(待办任务) 从下面的材料中摘出所有含有“take”这个词的行，并把每一行完整抄写出来。

(所给材料)
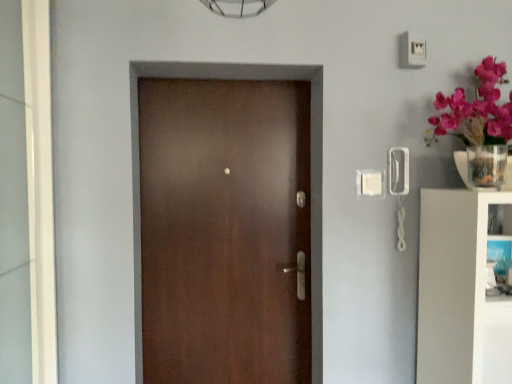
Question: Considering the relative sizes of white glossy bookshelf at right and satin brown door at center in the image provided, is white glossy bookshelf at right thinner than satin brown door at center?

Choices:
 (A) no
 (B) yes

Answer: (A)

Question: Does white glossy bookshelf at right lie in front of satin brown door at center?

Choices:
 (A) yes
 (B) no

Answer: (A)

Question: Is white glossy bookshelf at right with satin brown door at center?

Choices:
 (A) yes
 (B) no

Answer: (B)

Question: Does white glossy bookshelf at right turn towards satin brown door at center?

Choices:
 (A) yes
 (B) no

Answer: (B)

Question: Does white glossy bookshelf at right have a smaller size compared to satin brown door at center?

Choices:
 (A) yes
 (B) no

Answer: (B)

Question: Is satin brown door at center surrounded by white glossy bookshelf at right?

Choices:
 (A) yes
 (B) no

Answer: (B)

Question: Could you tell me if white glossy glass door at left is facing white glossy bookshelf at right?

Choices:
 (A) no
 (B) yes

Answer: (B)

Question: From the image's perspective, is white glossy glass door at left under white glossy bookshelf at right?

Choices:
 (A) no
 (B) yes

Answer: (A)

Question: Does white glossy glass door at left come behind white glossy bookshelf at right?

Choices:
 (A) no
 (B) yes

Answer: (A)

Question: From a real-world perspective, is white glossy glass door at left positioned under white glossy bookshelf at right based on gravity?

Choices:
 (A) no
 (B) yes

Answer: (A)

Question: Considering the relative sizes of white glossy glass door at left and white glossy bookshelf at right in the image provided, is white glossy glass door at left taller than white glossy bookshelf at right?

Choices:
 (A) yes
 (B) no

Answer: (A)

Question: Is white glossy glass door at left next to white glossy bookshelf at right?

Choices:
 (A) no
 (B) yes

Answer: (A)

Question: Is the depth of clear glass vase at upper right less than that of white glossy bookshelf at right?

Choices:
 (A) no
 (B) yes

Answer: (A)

...

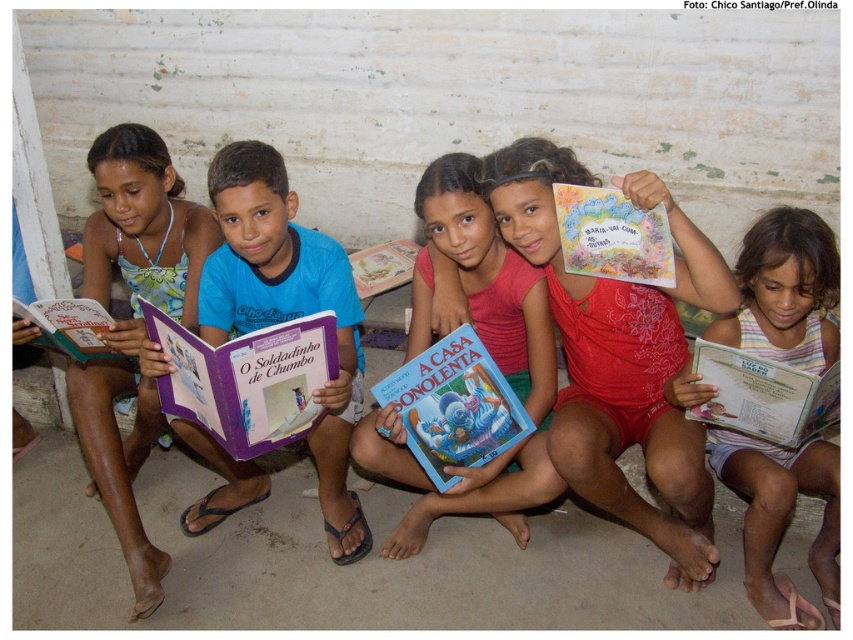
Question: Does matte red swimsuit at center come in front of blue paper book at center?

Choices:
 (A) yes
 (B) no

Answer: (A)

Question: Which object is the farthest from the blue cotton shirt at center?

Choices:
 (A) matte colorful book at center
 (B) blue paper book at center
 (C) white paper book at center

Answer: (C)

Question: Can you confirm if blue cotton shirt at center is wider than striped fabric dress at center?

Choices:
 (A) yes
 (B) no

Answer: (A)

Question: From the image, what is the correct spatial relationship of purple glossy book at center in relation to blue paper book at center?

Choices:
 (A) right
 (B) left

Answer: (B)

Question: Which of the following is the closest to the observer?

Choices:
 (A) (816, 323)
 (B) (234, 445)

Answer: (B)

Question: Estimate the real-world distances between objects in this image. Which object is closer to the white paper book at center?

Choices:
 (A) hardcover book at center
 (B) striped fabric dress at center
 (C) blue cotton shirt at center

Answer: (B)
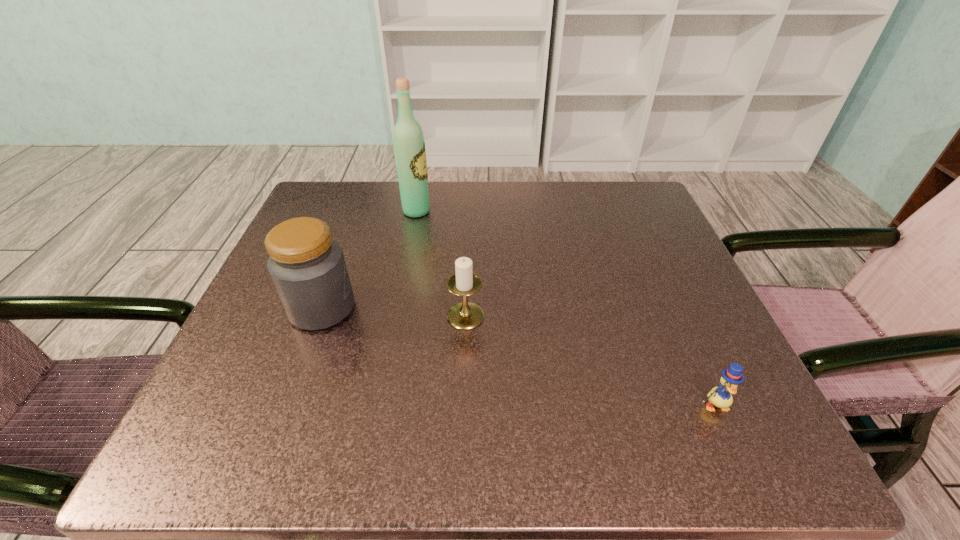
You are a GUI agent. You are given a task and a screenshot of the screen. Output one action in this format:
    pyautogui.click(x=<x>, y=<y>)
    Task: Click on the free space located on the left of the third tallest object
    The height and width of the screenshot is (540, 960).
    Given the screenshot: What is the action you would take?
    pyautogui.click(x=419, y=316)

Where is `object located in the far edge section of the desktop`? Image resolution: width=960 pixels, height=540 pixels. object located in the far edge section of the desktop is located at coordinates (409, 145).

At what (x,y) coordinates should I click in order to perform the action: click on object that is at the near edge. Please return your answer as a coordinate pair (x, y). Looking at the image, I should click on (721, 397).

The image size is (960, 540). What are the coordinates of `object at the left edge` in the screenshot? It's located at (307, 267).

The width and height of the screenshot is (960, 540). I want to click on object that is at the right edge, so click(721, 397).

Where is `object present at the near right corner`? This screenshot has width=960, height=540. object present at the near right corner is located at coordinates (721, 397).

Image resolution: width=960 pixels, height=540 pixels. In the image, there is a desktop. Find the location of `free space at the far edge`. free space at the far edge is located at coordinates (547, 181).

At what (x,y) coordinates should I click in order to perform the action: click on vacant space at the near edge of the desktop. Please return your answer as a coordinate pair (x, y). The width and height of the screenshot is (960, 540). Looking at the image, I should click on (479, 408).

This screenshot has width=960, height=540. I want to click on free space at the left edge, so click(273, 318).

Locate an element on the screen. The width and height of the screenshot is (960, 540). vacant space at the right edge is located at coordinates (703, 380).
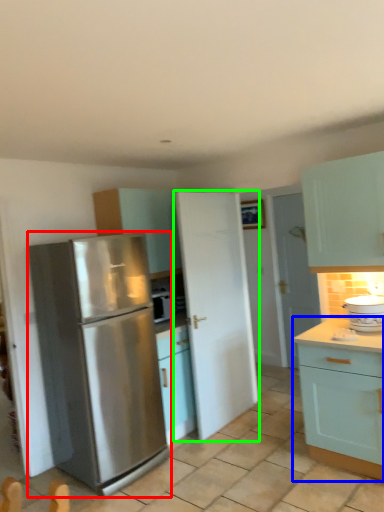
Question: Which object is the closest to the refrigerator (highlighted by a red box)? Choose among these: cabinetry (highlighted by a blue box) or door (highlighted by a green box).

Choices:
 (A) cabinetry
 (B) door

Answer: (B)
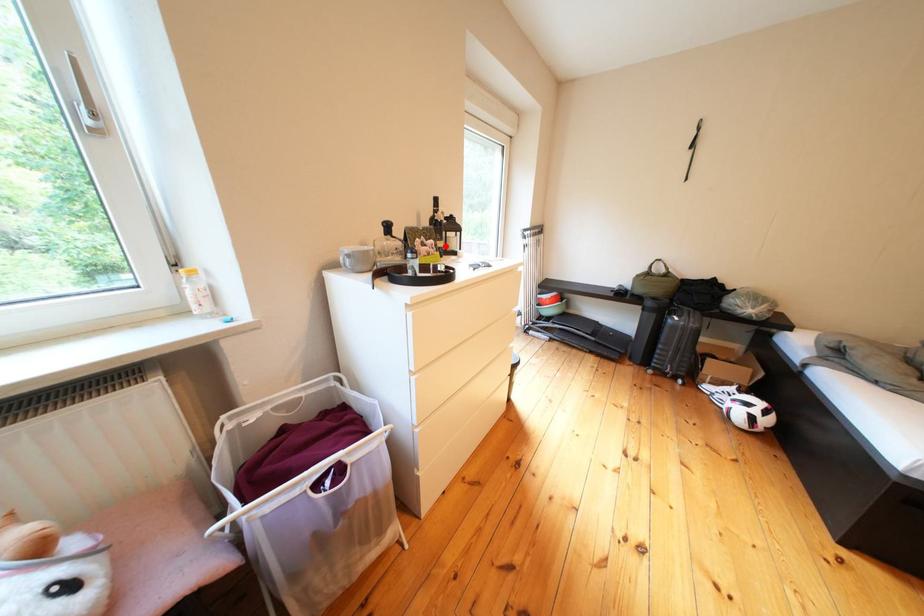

...

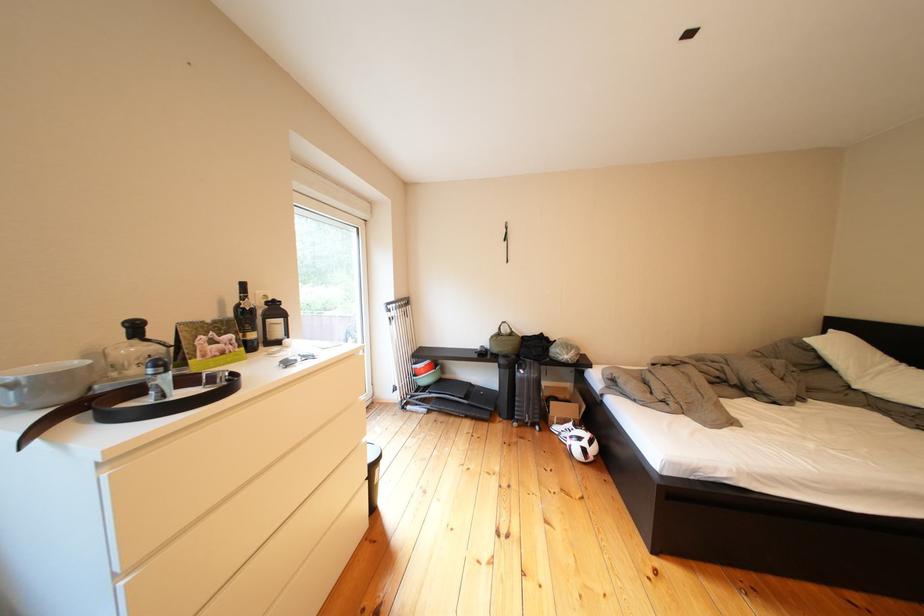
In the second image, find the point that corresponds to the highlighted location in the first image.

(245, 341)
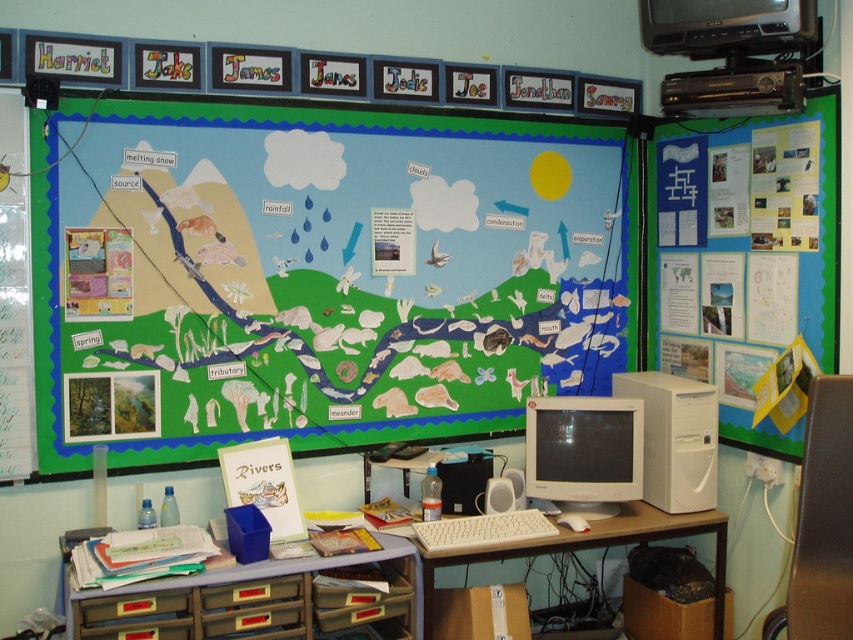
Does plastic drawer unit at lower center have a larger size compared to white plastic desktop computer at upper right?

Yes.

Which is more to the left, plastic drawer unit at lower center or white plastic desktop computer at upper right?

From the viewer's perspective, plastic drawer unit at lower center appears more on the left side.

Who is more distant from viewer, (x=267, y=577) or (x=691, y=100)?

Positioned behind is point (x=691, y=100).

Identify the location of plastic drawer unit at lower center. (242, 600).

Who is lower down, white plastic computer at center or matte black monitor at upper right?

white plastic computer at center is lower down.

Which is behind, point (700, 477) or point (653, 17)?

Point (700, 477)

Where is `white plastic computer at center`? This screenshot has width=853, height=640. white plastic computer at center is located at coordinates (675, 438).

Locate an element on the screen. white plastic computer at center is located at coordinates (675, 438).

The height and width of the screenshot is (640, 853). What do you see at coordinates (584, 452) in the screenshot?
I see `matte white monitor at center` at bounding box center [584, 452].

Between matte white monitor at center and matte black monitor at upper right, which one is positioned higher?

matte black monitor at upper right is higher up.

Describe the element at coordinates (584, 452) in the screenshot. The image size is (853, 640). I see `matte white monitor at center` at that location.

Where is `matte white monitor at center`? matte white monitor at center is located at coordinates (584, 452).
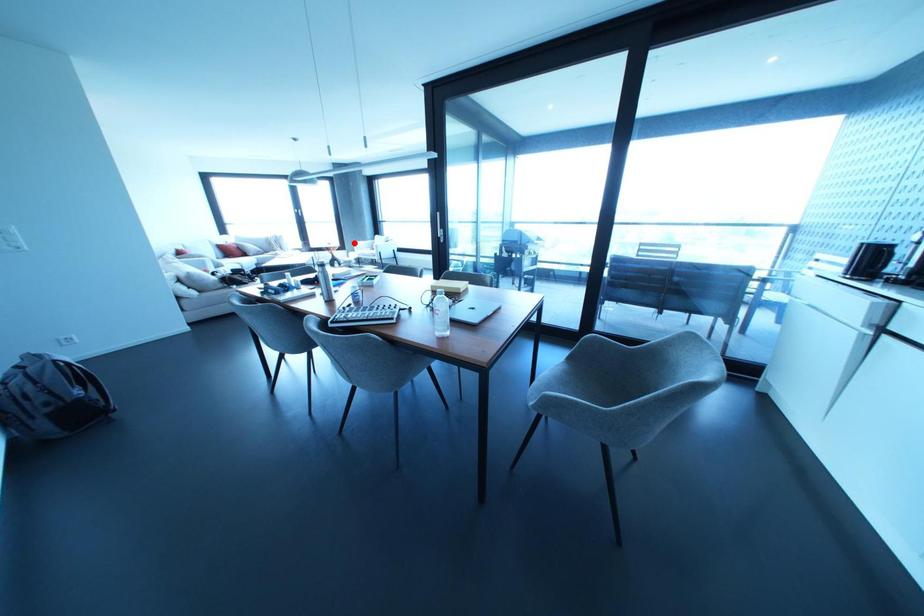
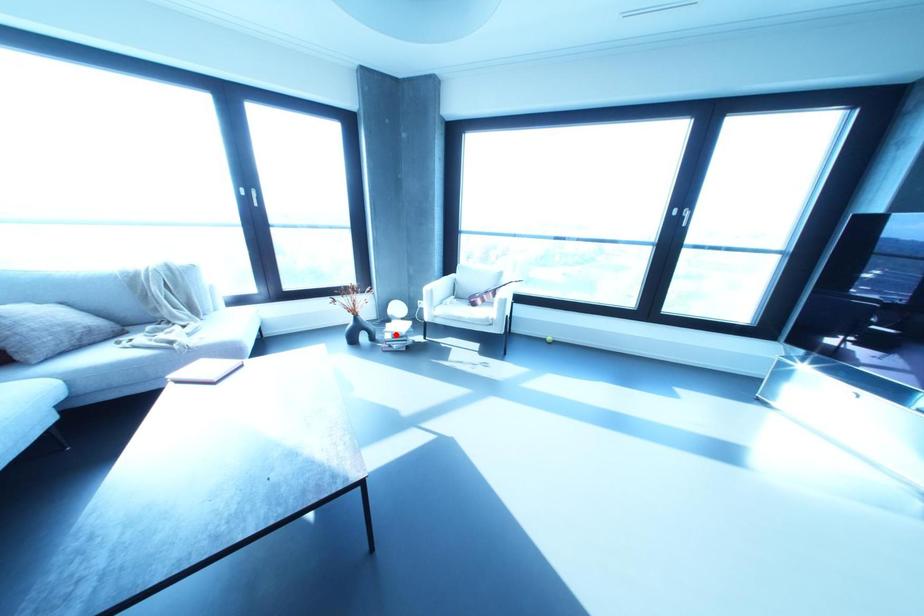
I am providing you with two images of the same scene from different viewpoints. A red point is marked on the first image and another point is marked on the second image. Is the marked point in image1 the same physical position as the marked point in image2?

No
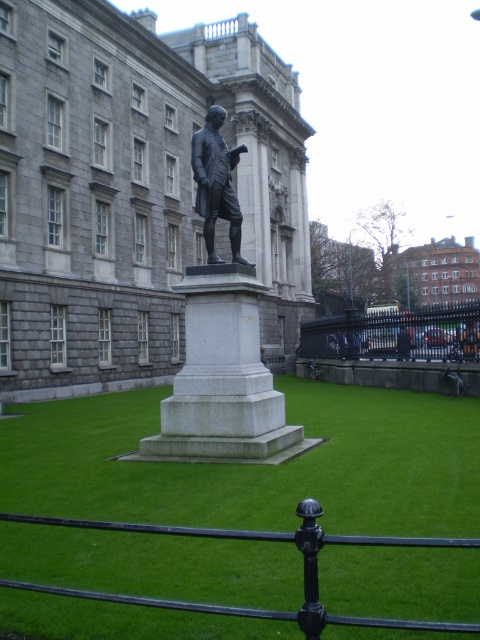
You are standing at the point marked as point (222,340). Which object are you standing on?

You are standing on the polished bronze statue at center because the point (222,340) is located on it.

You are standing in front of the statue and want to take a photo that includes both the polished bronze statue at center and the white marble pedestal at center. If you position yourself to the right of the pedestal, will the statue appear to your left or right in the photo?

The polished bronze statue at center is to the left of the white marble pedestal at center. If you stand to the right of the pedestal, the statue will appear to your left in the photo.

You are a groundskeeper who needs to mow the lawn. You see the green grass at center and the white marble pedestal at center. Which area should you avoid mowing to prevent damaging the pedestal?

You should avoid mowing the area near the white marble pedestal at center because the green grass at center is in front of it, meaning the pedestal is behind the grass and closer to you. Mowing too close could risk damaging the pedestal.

(任务结果)
    Given the screenshot: What is the action you would take?
You are standing in front of the statue and want to take a photo that includes both the polished bronze statue at center and the white marble pedestal at center. If you position yourself to the right of the pedestal, will the statue appear to your left or right in the photo?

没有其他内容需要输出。